**Data excerpt**

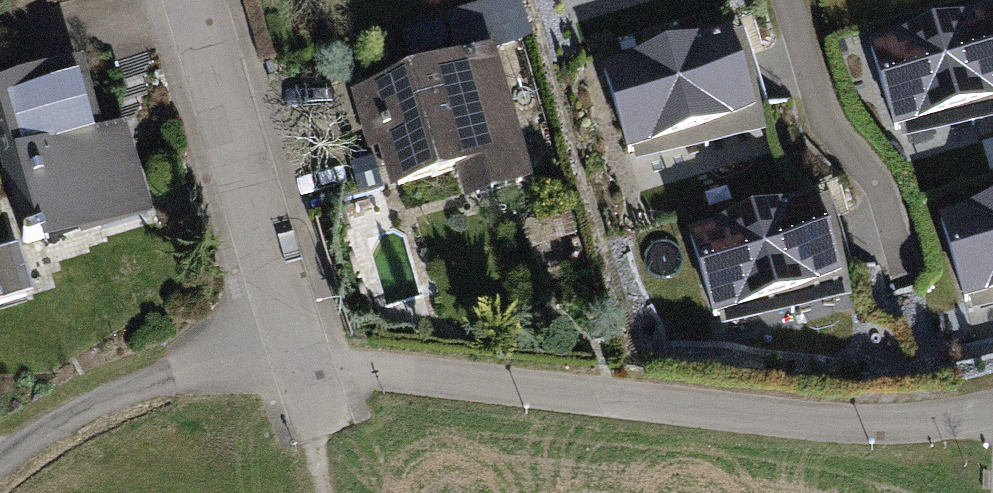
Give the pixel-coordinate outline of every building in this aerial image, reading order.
[(867,55),(892,137),(992,107),(992,17),(867,55)] [(727,36),(601,74),(626,157),(752,118),(727,36)] [(496,52),(356,93),(386,191),(459,169),(468,201),(535,181),(496,52)] [(0,87),(0,142),(32,248),(153,212),(126,122),(103,129),(83,62),(0,87)] [(814,198),(688,236),(713,319),(839,281),(814,198)] [(937,217),(963,299),(992,290),(992,200),(937,217)] [(16,247),(0,252),(0,310),(33,300),(16,247)]
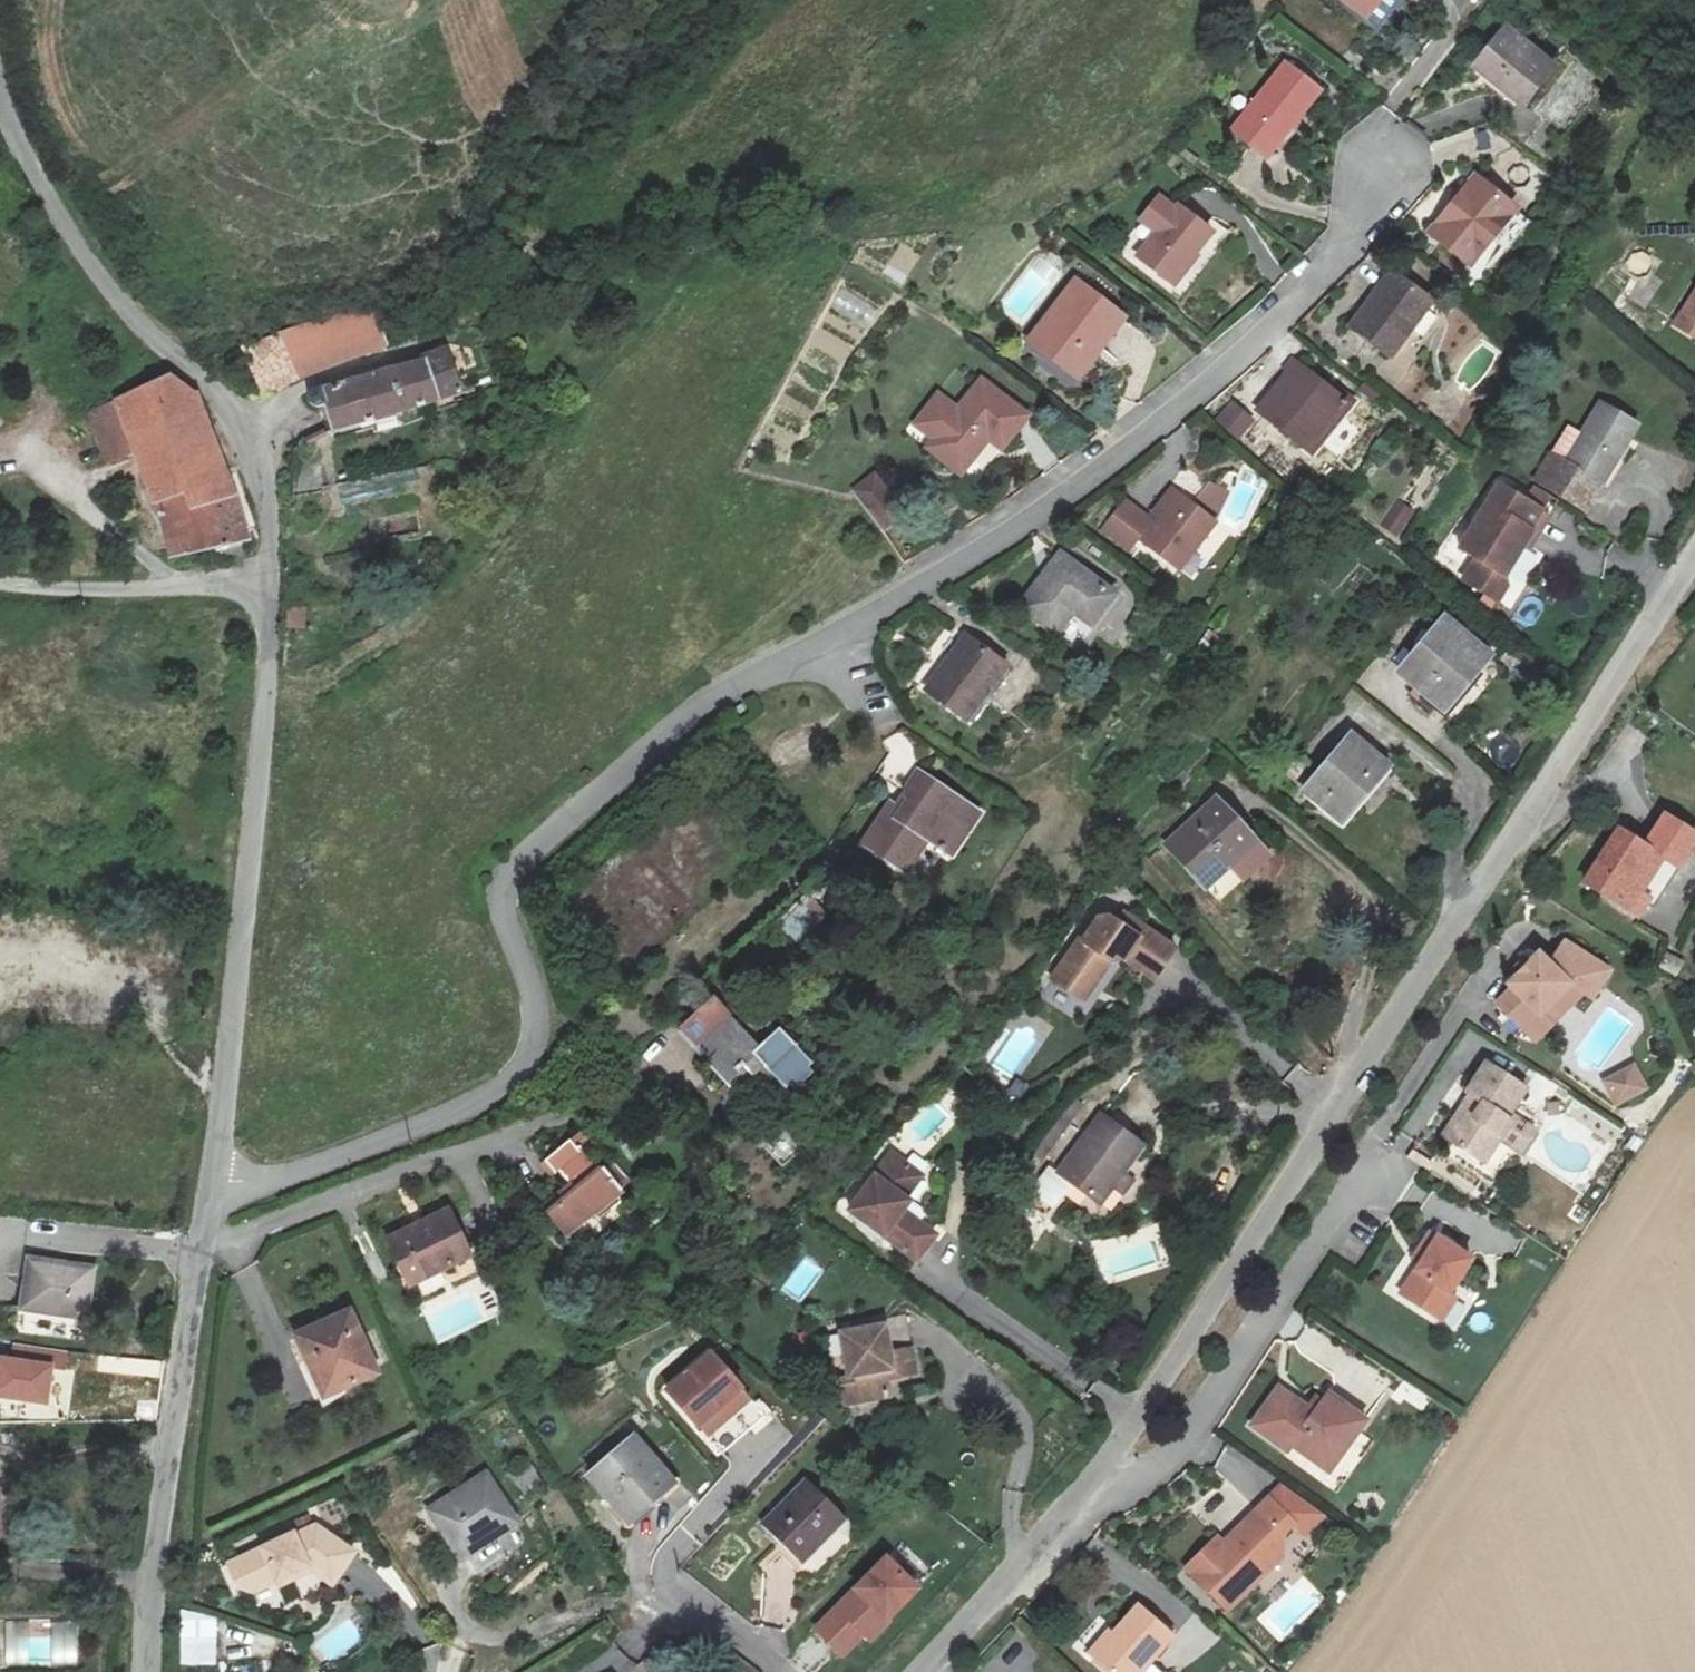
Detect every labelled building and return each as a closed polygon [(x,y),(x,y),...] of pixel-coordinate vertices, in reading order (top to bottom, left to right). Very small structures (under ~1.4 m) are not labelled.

**What the task asks**
Leave every picture out, and transcribe the data above exactly as it reads.

**Solution**
Give the pixel-coordinate outline of every building in this aerial image, reading order.
[(867,55),(892,137),(992,107),(992,17),(867,55)] [(727,36),(601,74),(626,157),(752,118),(727,36)] [(496,52),(356,93),(386,191),(459,169),(468,201),(535,181),(496,52)] [(0,87),(0,142),(32,248),(153,212),(126,122),(103,129),(83,62),(0,87)] [(814,198),(688,236),(713,319),(839,281),(814,198)] [(937,217),(963,299),(992,290),(992,200),(937,217)] [(16,247),(0,252),(0,310),(33,300),(16,247)]
Detect every labelled building and return each as a closed polygon [(x,y),(x,y),...] of pixel-coordinate vertices, in reading order (top to bottom, left to right). Very small structures (under ~1.4 m) are not labelled.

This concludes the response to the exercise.